What the exercise asks: When writing out the entries below, keep only the lines from the line with "pink screwdriver: 2 -> 3" to the line with "yellow banana: 1 -> 2", both included, exactly as they are, and leave the pictures aside.

Data supplied:
※

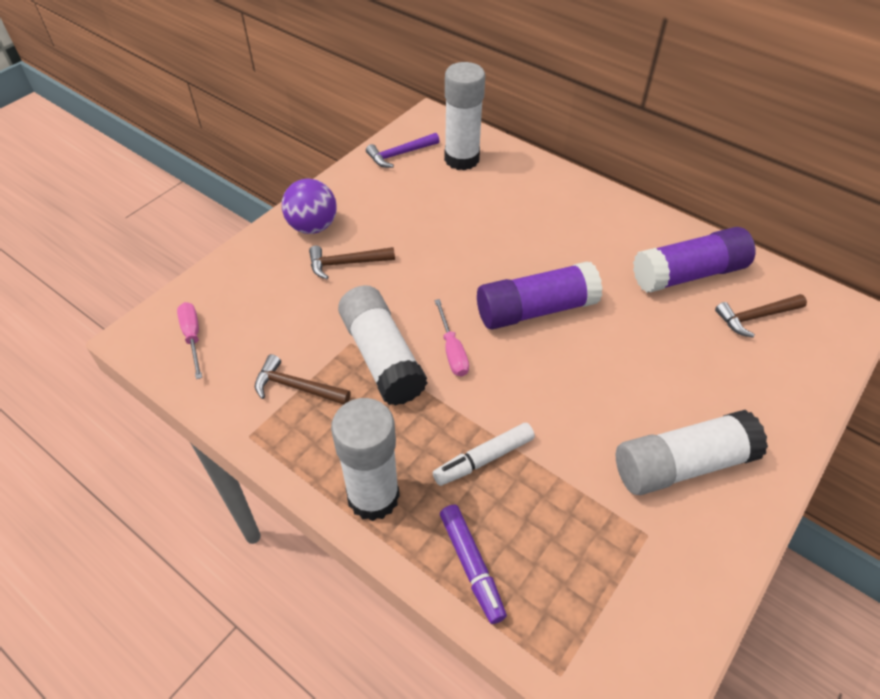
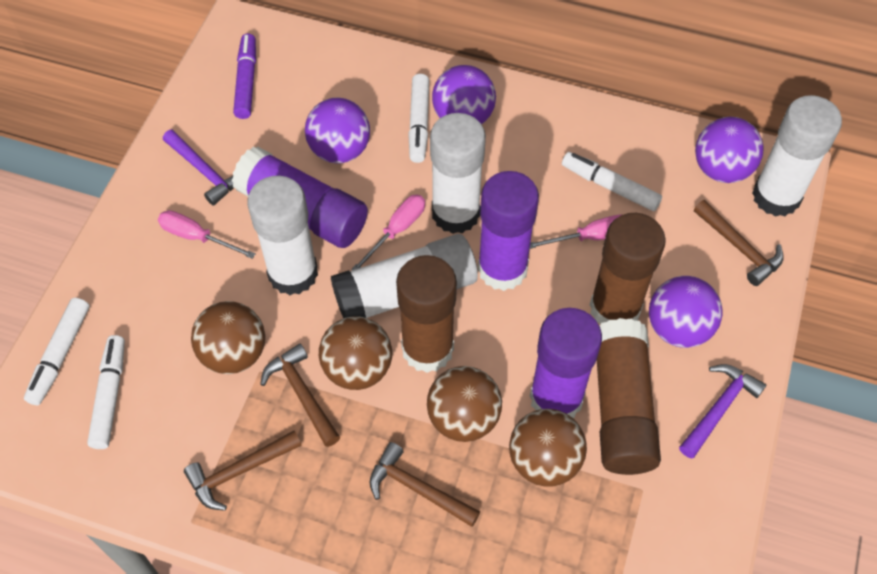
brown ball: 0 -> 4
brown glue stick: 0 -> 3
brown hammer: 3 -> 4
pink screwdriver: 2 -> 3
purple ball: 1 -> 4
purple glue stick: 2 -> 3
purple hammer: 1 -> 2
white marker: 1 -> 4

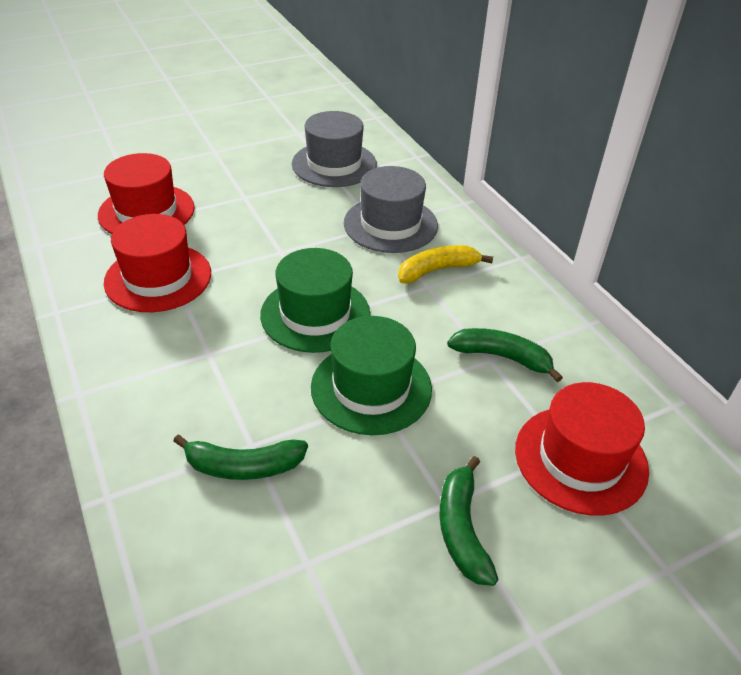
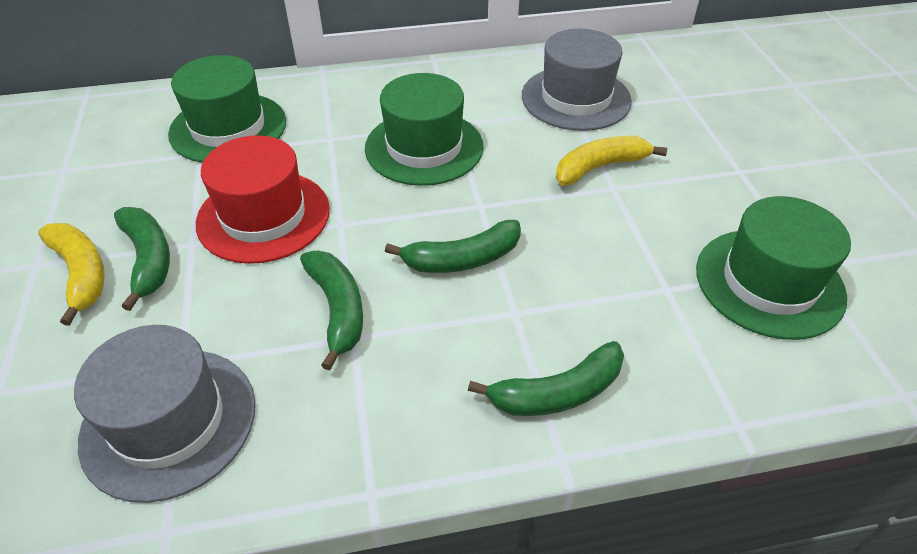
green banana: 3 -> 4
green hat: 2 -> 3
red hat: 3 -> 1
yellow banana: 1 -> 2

※

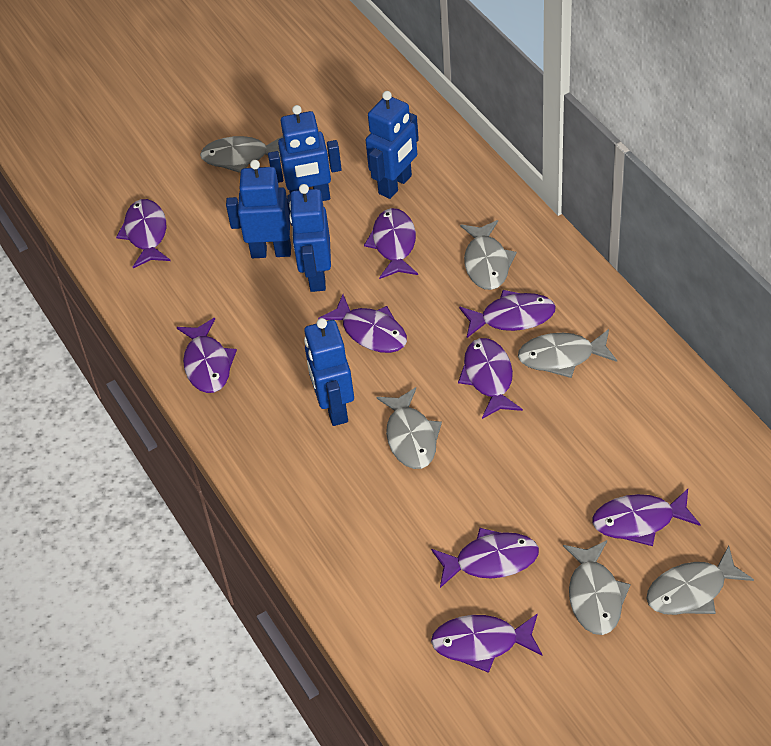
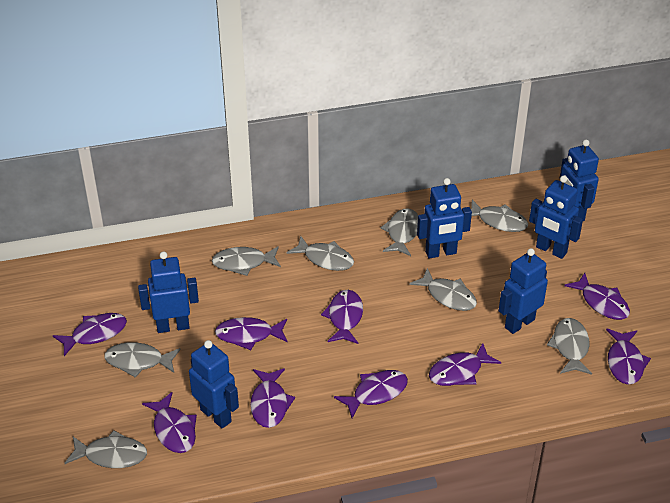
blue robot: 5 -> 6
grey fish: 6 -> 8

※

Answer below:
pink screwdriver: 2 -> 3
purple ball: 1 -> 4
purple glue stick: 2 -> 3
purple hammer: 1 -> 2
white marker: 1 -> 4

green banana: 3 -> 4
green hat: 2 -> 3
red hat: 3 -> 1
yellow banana: 1 -> 2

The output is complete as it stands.